**PROBLEM:**
Reproduce all of the lines below word for word, with nothing added, dropped, or changed.

**DATASET EXCERPTS:**

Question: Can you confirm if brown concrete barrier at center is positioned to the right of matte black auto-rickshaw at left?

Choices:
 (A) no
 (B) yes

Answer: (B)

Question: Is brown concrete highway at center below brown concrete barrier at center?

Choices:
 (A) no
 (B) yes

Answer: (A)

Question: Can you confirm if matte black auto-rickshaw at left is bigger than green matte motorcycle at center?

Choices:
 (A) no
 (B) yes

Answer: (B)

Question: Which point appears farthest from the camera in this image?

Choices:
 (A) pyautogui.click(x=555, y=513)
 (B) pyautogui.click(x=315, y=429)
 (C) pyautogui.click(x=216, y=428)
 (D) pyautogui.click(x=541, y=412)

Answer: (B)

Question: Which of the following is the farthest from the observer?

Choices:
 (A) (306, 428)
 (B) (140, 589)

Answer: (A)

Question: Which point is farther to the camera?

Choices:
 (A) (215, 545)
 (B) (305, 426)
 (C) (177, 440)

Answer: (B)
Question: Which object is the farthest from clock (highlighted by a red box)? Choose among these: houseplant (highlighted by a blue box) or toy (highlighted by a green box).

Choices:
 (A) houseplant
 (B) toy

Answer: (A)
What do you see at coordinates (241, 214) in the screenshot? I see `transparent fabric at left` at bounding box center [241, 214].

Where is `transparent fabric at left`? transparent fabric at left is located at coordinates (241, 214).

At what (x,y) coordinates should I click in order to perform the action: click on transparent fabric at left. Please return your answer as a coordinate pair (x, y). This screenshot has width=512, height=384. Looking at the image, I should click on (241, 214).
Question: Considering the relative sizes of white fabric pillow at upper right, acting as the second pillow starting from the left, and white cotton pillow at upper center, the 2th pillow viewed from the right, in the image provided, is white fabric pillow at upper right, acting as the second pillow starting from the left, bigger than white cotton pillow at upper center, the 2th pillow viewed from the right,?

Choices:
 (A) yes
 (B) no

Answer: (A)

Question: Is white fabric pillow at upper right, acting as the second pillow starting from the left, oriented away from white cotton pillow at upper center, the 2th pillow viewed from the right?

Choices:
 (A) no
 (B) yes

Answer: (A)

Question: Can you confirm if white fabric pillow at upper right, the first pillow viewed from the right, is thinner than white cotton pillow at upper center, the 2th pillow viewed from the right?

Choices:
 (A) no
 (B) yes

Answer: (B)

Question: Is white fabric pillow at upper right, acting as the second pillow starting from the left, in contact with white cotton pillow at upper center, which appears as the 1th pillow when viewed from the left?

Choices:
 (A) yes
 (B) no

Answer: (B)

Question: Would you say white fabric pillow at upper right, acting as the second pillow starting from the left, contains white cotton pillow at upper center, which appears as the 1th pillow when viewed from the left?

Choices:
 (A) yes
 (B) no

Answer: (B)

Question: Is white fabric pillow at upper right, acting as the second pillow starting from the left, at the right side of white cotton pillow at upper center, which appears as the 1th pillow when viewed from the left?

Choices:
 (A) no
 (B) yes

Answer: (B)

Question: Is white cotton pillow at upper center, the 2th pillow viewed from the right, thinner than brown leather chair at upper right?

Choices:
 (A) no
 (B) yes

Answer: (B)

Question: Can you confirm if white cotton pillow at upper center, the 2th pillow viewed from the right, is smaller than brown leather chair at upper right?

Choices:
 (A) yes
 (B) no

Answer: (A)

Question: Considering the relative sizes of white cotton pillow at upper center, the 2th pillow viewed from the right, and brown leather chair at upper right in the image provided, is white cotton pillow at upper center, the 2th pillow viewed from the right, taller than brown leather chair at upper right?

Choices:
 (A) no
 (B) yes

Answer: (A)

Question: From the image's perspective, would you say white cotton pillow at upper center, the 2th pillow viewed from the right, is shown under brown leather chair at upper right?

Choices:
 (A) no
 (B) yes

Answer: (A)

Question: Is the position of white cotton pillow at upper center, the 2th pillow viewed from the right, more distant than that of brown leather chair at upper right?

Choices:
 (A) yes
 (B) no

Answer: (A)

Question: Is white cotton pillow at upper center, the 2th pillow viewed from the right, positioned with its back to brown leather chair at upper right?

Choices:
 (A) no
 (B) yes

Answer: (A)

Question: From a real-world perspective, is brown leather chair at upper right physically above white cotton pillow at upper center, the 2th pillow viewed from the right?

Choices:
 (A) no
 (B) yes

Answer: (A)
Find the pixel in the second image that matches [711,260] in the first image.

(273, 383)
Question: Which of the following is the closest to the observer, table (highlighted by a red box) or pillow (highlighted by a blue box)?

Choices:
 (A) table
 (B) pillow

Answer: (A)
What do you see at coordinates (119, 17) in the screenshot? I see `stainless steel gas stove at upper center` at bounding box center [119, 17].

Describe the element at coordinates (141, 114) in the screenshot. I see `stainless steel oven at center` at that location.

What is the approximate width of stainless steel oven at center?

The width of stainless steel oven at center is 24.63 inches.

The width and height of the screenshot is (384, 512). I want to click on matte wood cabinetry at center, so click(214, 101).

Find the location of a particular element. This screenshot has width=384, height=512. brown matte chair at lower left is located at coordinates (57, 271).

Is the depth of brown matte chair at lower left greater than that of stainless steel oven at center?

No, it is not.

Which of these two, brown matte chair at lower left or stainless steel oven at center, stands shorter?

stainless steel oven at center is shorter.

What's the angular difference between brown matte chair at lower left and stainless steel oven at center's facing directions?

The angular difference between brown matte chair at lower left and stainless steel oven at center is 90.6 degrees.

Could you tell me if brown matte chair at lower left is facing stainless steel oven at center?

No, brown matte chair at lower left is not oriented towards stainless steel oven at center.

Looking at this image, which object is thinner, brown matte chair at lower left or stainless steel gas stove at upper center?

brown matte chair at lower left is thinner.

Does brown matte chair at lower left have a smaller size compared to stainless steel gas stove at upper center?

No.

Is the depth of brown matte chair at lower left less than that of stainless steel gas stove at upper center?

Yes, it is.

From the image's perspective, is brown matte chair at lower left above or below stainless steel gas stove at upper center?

**TASK SOLUTION:**
Question: Can you confirm if brown concrete barrier at center is positioned to the right of matte black auto-rickshaw at left?

Choices:
 (A) no
 (B) yes

Answer: (B)

Question: Is brown concrete highway at center below brown concrete barrier at center?

Choices:
 (A) no
 (B) yes

Answer: (A)

Question: Can you confirm if matte black auto-rickshaw at left is bigger than green matte motorcycle at center?

Choices:
 (A) no
 (B) yes

Answer: (B)

Question: Which point appears farthest from the camera in this image?

Choices:
 (A) pyautogui.click(x=555, y=513)
 (B) pyautogui.click(x=315, y=429)
 (C) pyautogui.click(x=216, y=428)
 (D) pyautogui.click(x=541, y=412)

Answer: (B)

Question: Which of the following is the farthest from the observer?

Choices:
 (A) (306, 428)
 (B) (140, 589)

Answer: (A)

Question: Which point is farther to the camera?

Choices:
 (A) (215, 545)
 (B) (305, 426)
 (C) (177, 440)

Answer: (B)
Question: Which object is the farthest from clock (highlighted by a red box)? Choose among these: houseplant (highlighted by a blue box) or toy (highlighted by a green box).

Choices:
 (A) houseplant
 (B) toy

Answer: (A)
What do you see at coordinates (241, 214) in the screenshot? I see `transparent fabric at left` at bounding box center [241, 214].

Where is `transparent fabric at left`? transparent fabric at left is located at coordinates (241, 214).

At what (x,y) coordinates should I click in order to perform the action: click on transparent fabric at left. Please return your answer as a coordinate pair (x, y). This screenshot has width=512, height=384. Looking at the image, I should click on (241, 214).
Question: Considering the relative sizes of white fabric pillow at upper right, acting as the second pillow starting from the left, and white cotton pillow at upper center, the 2th pillow viewed from the right, in the image provided, is white fabric pillow at upper right, acting as the second pillow starting from the left, bigger than white cotton pillow at upper center, the 2th pillow viewed from the right,?

Choices:
 (A) yes
 (B) no

Answer: (A)

Question: Is white fabric pillow at upper right, acting as the second pillow starting from the left, oriented away from white cotton pillow at upper center, the 2th pillow viewed from the right?

Choices:
 (A) no
 (B) yes

Answer: (A)

Question: Can you confirm if white fabric pillow at upper right, the first pillow viewed from the right, is thinner than white cotton pillow at upper center, the 2th pillow viewed from the right?

Choices:
 (A) no
 (B) yes

Answer: (B)

Question: Is white fabric pillow at upper right, acting as the second pillow starting from the left, in contact with white cotton pillow at upper center, which appears as the 1th pillow when viewed from the left?

Choices:
 (A) yes
 (B) no

Answer: (B)

Question: Would you say white fabric pillow at upper right, acting as the second pillow starting from the left, contains white cotton pillow at upper center, which appears as the 1th pillow when viewed from the left?

Choices:
 (A) yes
 (B) no

Answer: (B)

Question: Is white fabric pillow at upper right, acting as the second pillow starting from the left, at the right side of white cotton pillow at upper center, which appears as the 1th pillow when viewed from the left?

Choices:
 (A) no
 (B) yes

Answer: (B)

Question: Is white cotton pillow at upper center, the 2th pillow viewed from the right, thinner than brown leather chair at upper right?

Choices:
 (A) no
 (B) yes

Answer: (B)

Question: Can you confirm if white cotton pillow at upper center, the 2th pillow viewed from the right, is smaller than brown leather chair at upper right?

Choices:
 (A) yes
 (B) no

Answer: (A)

Question: Considering the relative sizes of white cotton pillow at upper center, the 2th pillow viewed from the right, and brown leather chair at upper right in the image provided, is white cotton pillow at upper center, the 2th pillow viewed from the right, taller than brown leather chair at upper right?

Choices:
 (A) no
 (B) yes

Answer: (A)

Question: From the image's perspective, would you say white cotton pillow at upper center, the 2th pillow viewed from the right, is shown under brown leather chair at upper right?

Choices:
 (A) no
 (B) yes

Answer: (A)

Question: Is the position of white cotton pillow at upper center, the 2th pillow viewed from the right, more distant than that of brown leather chair at upper right?

Choices:
 (A) yes
 (B) no

Answer: (A)

Question: Is white cotton pillow at upper center, the 2th pillow viewed from the right, positioned with its back to brown leather chair at upper right?

Choices:
 (A) no
 (B) yes

Answer: (A)

Question: From a real-world perspective, is brown leather chair at upper right physically above white cotton pillow at upper center, the 2th pillow viewed from the right?

Choices:
 (A) no
 (B) yes

Answer: (A)
Find the pixel in the second image that matches [711,260] in the first image.

(273, 383)
Question: Which of the following is the closest to the observer, table (highlighted by a red box) or pillow (highlighted by a blue box)?

Choices:
 (A) table
 (B) pillow

Answer: (A)
What do you see at coordinates (119, 17) in the screenshot? I see `stainless steel gas stove at upper center` at bounding box center [119, 17].

Describe the element at coordinates (141, 114) in the screenshot. I see `stainless steel oven at center` at that location.

What is the approximate width of stainless steel oven at center?

The width of stainless steel oven at center is 24.63 inches.

The width and height of the screenshot is (384, 512). I want to click on matte wood cabinetry at center, so click(214, 101).

Find the location of a particular element. This screenshot has width=384, height=512. brown matte chair at lower left is located at coordinates (57, 271).

Is the depth of brown matte chair at lower left greater than that of stainless steel oven at center?

No, it is not.

Which of these two, brown matte chair at lower left or stainless steel oven at center, stands shorter?

stainless steel oven at center is shorter.

What's the angular difference between brown matte chair at lower left and stainless steel oven at center's facing directions?

The angular difference between brown matte chair at lower left and stainless steel oven at center is 90.6 degrees.

Could you tell me if brown matte chair at lower left is facing stainless steel oven at center?

No, brown matte chair at lower left is not oriented towards stainless steel oven at center.

Looking at this image, which object is thinner, brown matte chair at lower left or stainless steel gas stove at upper center?

brown matte chair at lower left is thinner.

Does brown matte chair at lower left have a smaller size compared to stainless steel gas stove at upper center?

No.

Is the depth of brown matte chair at lower left less than that of stainless steel gas stove at upper center?

Yes, it is.

From the image's perspective, is brown matte chair at lower left above or below stainless steel gas stove at upper center?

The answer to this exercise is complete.